What you will do:
Tell how many lines in the records contain the word "button"; the number alone is the answer.
── Working data
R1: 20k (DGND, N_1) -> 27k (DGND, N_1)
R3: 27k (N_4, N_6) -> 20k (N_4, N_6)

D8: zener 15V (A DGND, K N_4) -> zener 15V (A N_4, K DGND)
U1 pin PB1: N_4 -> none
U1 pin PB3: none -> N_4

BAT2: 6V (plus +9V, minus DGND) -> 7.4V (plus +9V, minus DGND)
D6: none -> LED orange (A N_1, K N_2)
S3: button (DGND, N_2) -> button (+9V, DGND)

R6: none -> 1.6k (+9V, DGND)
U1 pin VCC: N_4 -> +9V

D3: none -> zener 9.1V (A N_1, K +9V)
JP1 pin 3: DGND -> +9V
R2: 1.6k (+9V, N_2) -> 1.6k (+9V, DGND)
────
── Working data
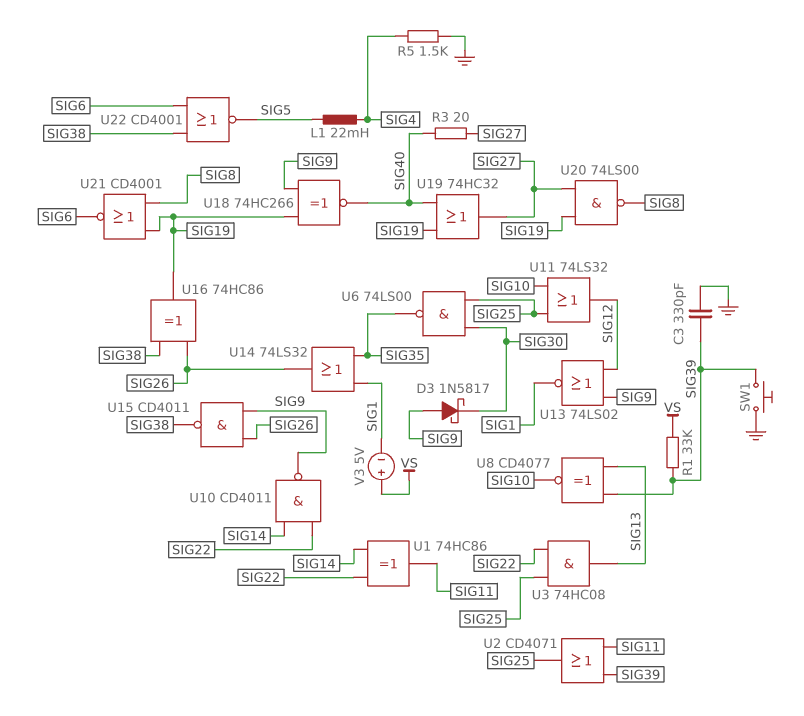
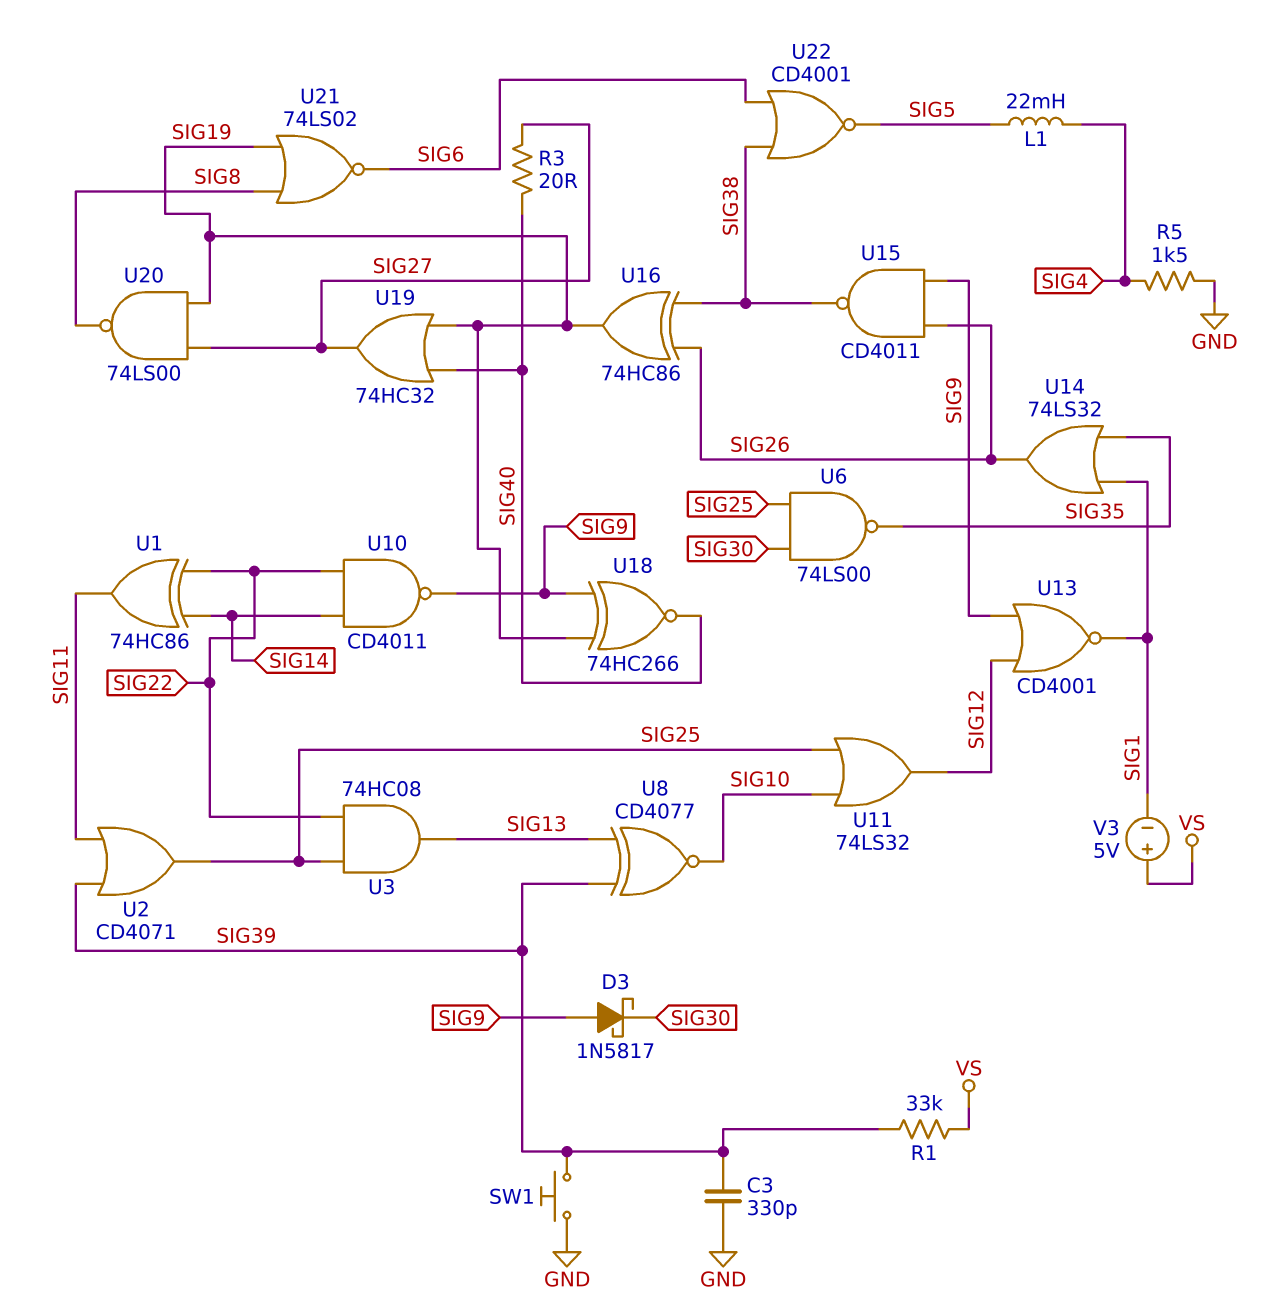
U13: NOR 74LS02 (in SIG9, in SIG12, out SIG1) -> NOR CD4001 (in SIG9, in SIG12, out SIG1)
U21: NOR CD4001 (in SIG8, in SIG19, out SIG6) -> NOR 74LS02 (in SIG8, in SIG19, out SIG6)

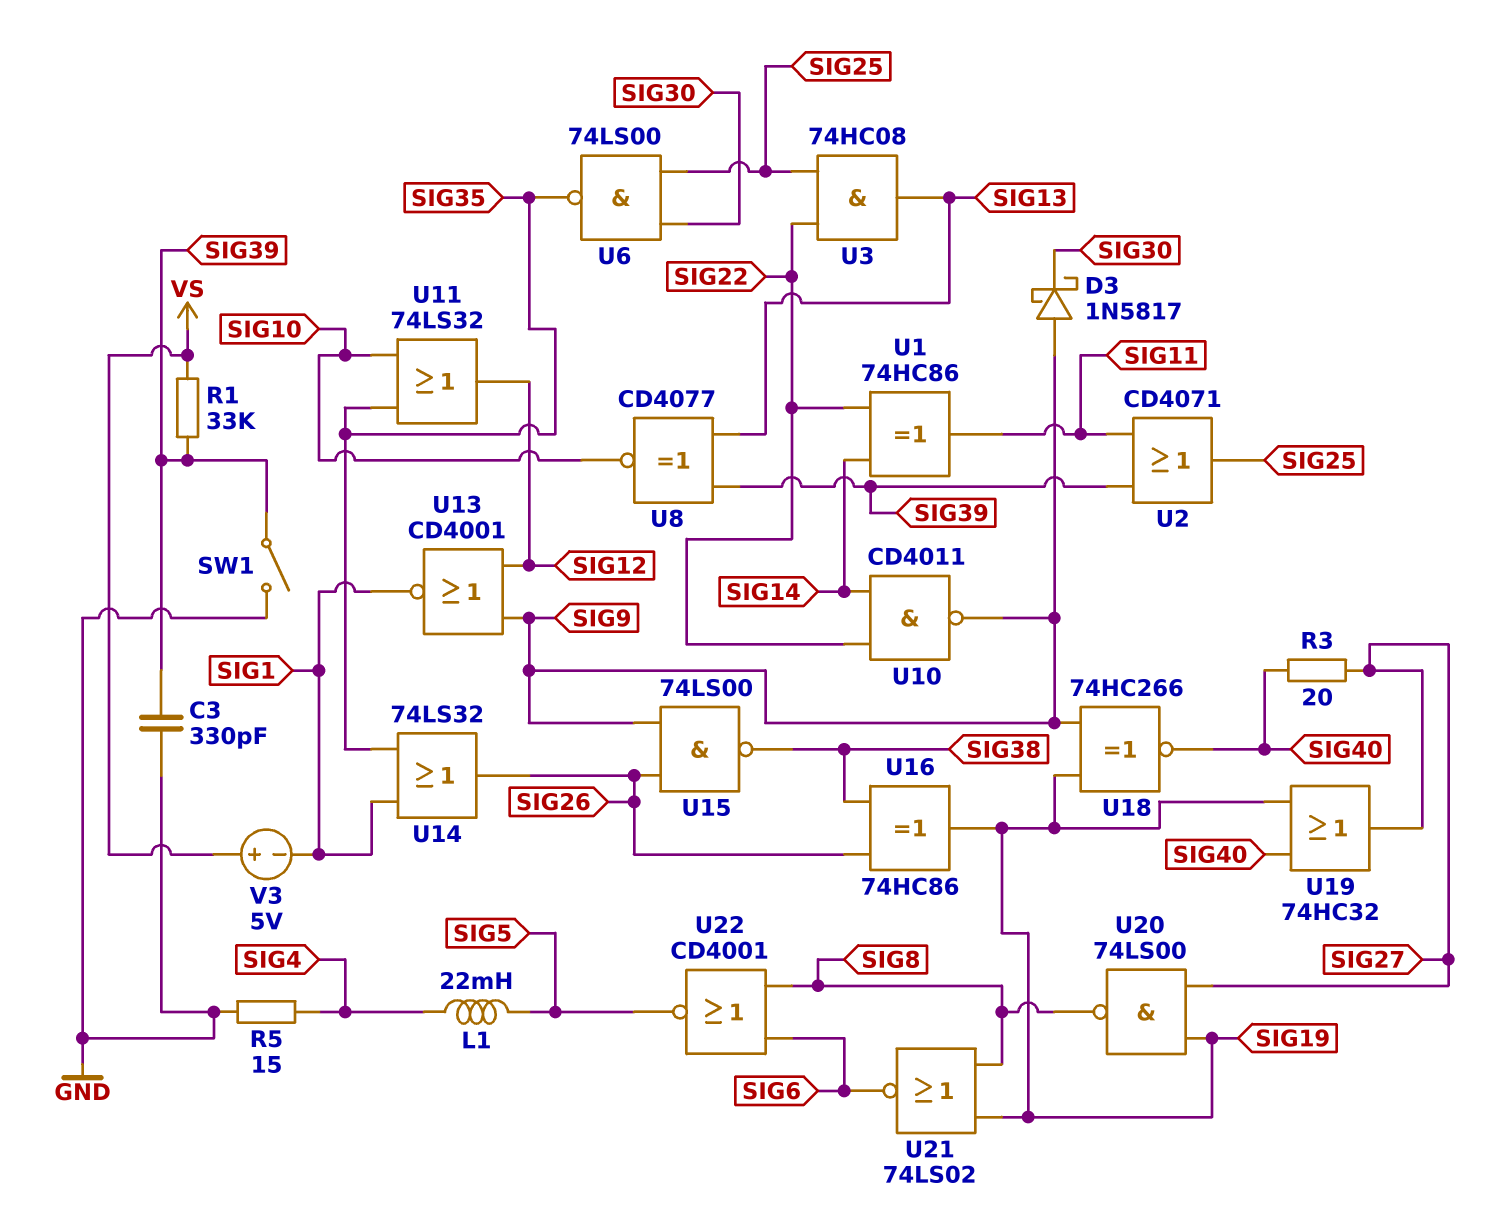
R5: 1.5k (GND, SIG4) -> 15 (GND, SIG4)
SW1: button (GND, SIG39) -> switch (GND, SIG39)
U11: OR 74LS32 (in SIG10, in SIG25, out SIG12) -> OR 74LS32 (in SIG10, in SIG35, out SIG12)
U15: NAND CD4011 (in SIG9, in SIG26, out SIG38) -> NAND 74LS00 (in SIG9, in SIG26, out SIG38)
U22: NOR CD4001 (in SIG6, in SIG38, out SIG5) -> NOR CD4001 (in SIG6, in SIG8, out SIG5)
────
Solution to this task:
2